Segment Start: Data in this exercise

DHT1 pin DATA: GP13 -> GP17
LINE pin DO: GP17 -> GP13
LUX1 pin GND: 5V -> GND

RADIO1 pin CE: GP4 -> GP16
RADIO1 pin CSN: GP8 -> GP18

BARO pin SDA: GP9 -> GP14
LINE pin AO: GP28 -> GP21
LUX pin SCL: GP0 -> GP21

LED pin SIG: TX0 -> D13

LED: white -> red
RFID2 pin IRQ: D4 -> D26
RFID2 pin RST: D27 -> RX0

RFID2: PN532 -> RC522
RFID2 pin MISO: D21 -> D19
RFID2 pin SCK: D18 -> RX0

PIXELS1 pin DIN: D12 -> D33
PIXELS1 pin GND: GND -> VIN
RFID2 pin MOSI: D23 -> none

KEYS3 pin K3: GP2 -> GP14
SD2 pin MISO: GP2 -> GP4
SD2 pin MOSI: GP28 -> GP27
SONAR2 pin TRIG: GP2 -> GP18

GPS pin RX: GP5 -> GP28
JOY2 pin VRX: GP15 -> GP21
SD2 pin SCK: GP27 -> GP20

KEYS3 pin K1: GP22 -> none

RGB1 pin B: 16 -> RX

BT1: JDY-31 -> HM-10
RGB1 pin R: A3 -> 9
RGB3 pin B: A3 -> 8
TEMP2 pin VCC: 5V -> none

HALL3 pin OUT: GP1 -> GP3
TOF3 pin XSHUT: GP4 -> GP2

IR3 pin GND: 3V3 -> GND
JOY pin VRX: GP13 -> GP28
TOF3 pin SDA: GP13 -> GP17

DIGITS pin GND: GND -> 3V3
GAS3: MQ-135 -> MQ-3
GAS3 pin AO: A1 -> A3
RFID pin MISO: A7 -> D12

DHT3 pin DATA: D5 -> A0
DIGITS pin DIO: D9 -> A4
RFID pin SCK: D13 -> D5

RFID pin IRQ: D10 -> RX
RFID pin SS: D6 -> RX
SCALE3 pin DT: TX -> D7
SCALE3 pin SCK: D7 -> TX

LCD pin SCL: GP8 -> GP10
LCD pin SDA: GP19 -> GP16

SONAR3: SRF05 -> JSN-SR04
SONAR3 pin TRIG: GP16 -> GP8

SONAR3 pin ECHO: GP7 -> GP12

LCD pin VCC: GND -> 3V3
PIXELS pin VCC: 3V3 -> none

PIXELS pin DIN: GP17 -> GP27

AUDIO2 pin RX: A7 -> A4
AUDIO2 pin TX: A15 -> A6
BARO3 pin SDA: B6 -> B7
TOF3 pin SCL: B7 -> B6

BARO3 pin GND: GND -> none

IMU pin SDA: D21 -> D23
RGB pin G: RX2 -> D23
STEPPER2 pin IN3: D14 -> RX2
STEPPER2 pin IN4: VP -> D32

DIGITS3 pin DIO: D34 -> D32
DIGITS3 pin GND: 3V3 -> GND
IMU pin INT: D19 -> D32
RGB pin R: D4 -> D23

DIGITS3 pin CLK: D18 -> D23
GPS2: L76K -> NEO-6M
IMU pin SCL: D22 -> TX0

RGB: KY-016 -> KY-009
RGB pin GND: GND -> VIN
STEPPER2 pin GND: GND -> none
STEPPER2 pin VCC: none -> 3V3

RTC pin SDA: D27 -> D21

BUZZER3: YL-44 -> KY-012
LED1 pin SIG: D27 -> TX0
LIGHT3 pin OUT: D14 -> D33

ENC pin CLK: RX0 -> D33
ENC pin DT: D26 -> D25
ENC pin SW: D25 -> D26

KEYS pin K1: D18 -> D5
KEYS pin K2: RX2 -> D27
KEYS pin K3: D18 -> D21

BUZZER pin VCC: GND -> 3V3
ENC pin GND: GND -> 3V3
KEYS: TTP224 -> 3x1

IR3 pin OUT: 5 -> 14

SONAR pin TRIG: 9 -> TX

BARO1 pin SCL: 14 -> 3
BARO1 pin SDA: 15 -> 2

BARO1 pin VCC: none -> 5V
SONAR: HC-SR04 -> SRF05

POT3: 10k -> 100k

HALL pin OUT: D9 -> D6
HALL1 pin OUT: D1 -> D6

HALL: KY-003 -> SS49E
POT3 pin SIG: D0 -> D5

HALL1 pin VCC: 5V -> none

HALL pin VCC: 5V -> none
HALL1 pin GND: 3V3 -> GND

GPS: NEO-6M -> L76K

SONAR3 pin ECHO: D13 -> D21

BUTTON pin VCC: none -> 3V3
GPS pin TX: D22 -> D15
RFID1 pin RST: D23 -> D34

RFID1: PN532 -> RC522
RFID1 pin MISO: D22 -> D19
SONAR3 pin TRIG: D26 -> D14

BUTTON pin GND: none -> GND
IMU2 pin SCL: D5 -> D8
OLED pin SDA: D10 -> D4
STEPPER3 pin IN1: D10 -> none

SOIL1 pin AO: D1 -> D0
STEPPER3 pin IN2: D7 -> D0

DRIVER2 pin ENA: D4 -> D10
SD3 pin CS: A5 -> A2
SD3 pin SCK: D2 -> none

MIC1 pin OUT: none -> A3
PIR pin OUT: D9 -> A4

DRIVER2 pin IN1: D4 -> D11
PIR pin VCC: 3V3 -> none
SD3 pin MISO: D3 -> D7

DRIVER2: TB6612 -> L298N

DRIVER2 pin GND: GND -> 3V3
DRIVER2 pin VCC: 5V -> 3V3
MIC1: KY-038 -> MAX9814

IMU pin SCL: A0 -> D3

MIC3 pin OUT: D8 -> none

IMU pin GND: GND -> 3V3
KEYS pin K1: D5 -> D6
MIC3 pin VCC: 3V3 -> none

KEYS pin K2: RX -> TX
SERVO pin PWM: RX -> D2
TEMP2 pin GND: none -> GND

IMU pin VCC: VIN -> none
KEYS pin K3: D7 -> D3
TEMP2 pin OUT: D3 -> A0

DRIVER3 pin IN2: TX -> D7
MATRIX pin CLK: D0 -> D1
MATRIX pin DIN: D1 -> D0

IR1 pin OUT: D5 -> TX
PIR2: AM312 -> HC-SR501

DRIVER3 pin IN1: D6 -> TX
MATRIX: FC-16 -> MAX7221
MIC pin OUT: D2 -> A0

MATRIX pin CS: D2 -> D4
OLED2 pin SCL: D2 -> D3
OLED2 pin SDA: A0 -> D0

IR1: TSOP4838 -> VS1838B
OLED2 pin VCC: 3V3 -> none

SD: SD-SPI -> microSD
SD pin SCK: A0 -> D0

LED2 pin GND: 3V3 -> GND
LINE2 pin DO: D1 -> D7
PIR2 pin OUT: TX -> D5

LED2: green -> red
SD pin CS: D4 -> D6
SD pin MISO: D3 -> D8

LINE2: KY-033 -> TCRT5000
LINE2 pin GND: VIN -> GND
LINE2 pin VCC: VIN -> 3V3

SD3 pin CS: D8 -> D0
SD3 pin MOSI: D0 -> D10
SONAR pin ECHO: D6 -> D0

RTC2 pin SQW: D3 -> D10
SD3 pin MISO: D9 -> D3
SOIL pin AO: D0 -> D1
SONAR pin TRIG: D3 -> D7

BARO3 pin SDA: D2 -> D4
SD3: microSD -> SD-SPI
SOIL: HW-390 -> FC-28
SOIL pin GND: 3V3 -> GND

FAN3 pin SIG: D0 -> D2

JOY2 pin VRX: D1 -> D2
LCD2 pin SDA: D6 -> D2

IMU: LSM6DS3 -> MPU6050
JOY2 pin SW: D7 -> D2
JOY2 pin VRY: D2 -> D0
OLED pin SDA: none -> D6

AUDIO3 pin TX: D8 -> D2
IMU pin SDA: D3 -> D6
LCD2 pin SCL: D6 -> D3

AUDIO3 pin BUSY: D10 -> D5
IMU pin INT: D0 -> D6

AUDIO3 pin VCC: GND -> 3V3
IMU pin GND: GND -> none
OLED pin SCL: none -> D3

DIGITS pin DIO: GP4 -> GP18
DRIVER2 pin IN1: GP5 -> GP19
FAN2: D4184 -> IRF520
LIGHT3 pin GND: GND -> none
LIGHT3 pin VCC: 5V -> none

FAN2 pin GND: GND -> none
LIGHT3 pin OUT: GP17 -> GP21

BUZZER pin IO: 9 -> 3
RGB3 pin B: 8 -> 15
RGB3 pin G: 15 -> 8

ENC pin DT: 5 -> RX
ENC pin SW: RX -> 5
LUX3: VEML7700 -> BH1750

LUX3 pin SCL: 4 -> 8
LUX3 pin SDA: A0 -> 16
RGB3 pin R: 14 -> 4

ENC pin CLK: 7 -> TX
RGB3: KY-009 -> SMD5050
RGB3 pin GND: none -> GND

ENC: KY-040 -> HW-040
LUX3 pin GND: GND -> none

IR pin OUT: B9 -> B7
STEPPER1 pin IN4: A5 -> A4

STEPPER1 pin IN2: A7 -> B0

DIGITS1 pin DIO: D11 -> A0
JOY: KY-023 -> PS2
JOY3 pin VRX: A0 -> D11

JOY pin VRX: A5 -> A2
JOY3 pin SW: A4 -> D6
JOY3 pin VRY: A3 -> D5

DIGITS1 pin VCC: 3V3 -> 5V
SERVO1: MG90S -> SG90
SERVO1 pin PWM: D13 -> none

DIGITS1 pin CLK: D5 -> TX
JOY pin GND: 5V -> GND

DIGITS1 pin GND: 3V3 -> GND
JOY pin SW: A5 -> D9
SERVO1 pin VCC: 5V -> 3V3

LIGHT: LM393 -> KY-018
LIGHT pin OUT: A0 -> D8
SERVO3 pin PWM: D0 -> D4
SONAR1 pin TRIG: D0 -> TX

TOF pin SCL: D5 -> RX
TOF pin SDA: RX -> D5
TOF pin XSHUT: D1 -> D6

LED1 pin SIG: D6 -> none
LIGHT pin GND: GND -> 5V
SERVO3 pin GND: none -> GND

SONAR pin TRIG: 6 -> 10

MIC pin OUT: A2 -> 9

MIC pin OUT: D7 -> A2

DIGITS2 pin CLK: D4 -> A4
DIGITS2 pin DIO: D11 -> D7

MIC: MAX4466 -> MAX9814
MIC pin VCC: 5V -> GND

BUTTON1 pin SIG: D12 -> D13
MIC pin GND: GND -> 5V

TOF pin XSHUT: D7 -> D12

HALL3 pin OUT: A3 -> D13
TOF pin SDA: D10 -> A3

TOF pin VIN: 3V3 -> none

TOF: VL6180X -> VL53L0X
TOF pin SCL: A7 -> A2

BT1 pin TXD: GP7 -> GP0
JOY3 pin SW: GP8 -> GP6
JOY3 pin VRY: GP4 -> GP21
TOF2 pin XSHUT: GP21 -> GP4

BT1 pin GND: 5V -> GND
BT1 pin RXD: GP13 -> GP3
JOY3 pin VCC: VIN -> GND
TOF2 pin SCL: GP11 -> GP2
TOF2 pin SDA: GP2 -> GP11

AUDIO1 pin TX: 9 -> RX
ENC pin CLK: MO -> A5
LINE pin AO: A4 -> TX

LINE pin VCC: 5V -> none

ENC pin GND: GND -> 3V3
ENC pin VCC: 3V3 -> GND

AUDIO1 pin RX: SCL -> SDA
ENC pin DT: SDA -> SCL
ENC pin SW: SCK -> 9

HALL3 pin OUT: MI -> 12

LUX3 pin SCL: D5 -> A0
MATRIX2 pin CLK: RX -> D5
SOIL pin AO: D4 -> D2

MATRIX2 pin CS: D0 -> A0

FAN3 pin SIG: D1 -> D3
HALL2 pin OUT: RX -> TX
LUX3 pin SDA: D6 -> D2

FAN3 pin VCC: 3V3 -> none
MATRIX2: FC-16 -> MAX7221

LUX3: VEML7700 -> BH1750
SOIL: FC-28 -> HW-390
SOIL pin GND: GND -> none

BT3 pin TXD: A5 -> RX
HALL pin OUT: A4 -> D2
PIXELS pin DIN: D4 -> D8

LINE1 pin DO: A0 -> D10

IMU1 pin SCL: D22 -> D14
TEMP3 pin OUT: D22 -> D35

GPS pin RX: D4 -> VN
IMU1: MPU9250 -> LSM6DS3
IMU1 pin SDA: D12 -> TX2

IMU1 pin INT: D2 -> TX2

Segment End: Data in this exercise

## Problem to solve
Using the records above, set down exactly the lines from the one with "DIGITS1 pin DIO: D11 -> A0" through the one with "FAN3 pin VCC: 3V3 -> none", inclusive, and nothing more.

## Reply to the task
DIGITS1 pin DIO: D11 -> A0
JOY: KY-023 -> PS2
JOY3 pin VRX: A0 -> D11

JOY pin VRX: A5 -> A2
JOY3 pin SW: A4 -> D6
JOY3 pin VRY: A3 -> D5

DIGITS1 pin VCC: 3V3 -> 5V
SERVO1: MG90S -> SG90
SERVO1 pin PWM: D13 -> none

DIGITS1 pin CLK: D5 -> TX
JOY pin GND: 5V -> GND

DIGITS1 pin GND: 3V3 -> GND
JOY pin SW: A5 -> D9
SERVO1 pin VCC: 5V -> 3V3

LIGHT: LM393 -> KY-018
LIGHT pin OUT: A0 -> D8
SERVO3 pin PWM: D0 -> D4
SONAR1 pin TRIG: D0 -> TX

TOF pin SCL: D5 -> RX
TOF pin SDA: RX -> D5
TOF pin XSHUT: D1 -> D6

LED1 pin SIG: D6 -> none
LIGHT pin GND: GND -> 5V
SERVO3 pin GND: none -> GND

SONAR pin TRIG: 6 -> 10

MIC pin OUT: A2 -> 9

MIC pin OUT: D7 -> A2

DIGITS2 pin CLK: D4 -> A4
DIGITS2 pin DIO: D11 -> D7

MIC: MAX4466 -> MAX9814
MIC pin VCC: 5V -> GND

BUTTON1 pin SIG: D12 -> D13
MIC pin GND: GND -> 5V

TOF pin XSHUT: D7 -> D12

HALL3 pin OUT: A3 -> D13
TOF pin SDA: D10 -> A3

TOF pin VIN: 3V3 -> none

TOF: VL6180X -> VL53L0X
TOF pin SCL: A7 -> A2

BT1 pin TXD: GP7 -> GP0
JOY3 pin SW: GP8 -> GP6
JOY3 pin VRY: GP4 -> GP21
TOF2 pin XSHUT: GP21 -> GP4

BT1 pin GND: 5V -> GND
BT1 pin RXD: GP13 -> GP3
JOY3 pin VCC: VIN -> GND
TOF2 pin SCL: GP11 -> GP2
TOF2 pin SDA: GP2 -> GP11

AUDIO1 pin TX: 9 -> RX
ENC pin CLK: MO -> A5
LINE pin AO: A4 -> TX

LINE pin VCC: 5V -> none

ENC pin GND: GND -> 3V3
ENC pin VCC: 3V3 -> GND

AUDIO1 pin RX: SCL -> SDA
ENC pin DT: SDA -> SCL
ENC pin SW: SCK -> 9

HALL3 pin OUT: MI -> 12

LUX3 pin SCL: D5 -> A0
MATRIX2 pin CLK: RX -> D5
SOIL pin AO: D4 -> D2

MATRIX2 pin CS: D0 -> A0

FAN3 pin SIG: D1 -> D3
HALL2 pin OUT: RX -> TX
LUX3 pin SDA: D6 -> D2

FAN3 pin VCC: 3V3 -> none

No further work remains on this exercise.